== Task to carry out ==
Nothing but the lines below from the first through the one with "old: WhiteStrawberry" should appear, printed exactly; please leave pictures out.

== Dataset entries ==

•••

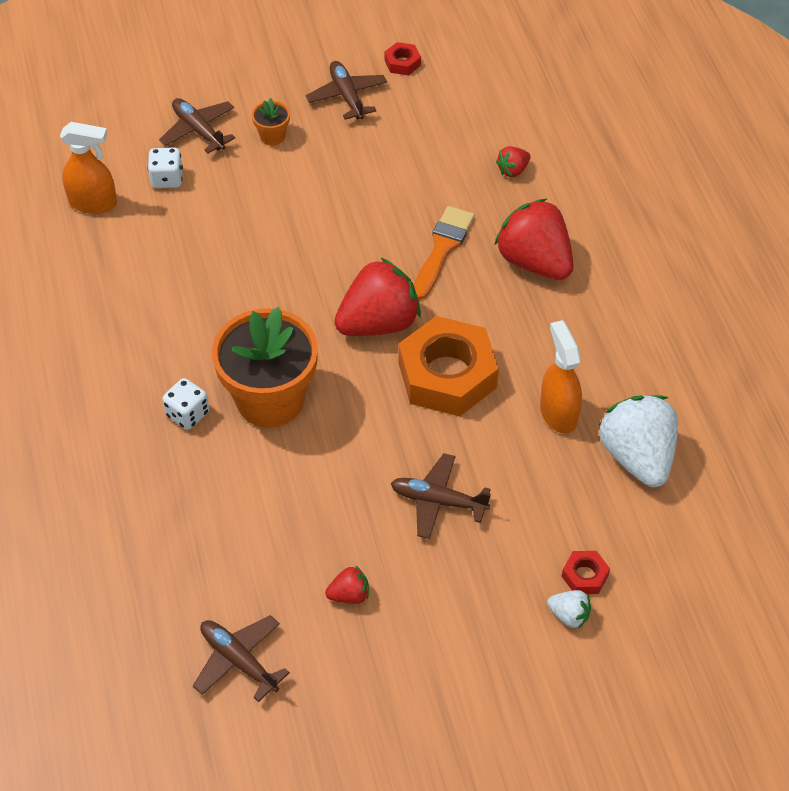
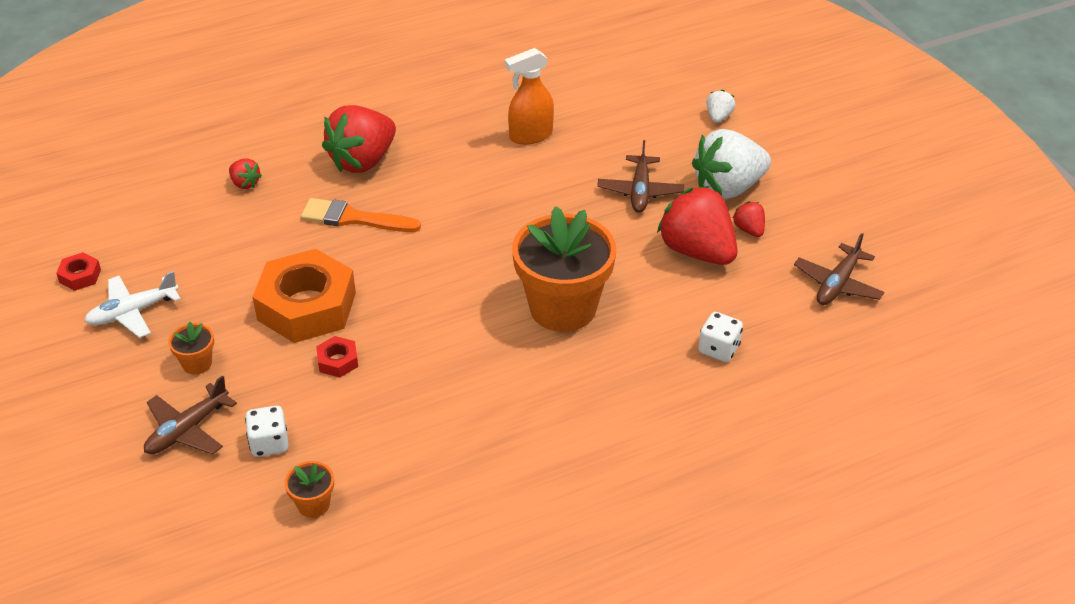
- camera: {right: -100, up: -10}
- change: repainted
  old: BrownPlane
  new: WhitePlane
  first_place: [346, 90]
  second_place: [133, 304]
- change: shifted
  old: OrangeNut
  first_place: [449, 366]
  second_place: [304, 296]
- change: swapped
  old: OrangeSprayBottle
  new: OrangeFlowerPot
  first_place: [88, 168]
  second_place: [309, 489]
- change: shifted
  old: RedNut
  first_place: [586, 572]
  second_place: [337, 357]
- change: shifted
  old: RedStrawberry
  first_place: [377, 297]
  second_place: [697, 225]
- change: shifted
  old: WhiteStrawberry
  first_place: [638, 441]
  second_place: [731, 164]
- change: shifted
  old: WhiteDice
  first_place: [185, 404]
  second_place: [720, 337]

•••

== Exercise output ==
- camera: {right: -100, up: -10}
- change: repainted
  old: BrownPlane
  new: WhitePlane
  first_place: [346, 90]
  second_place: [133, 304]
- change: shifted
  old: OrangeNut
  first_place: [449, 366]
  second_place: [304, 296]
- change: swapped
  old: OrangeSprayBottle
  new: OrangeFlowerPot
  first_place: [88, 168]
  second_place: [309, 489]
- change: shifted
  old: RedNut
  first_place: [586, 572]
  second_place: [337, 357]
- change: shifted
  old: RedStrawberry
  first_place: [377, 297]
  second_place: [697, 225]
- change: shifted
  old: WhiteStrawberry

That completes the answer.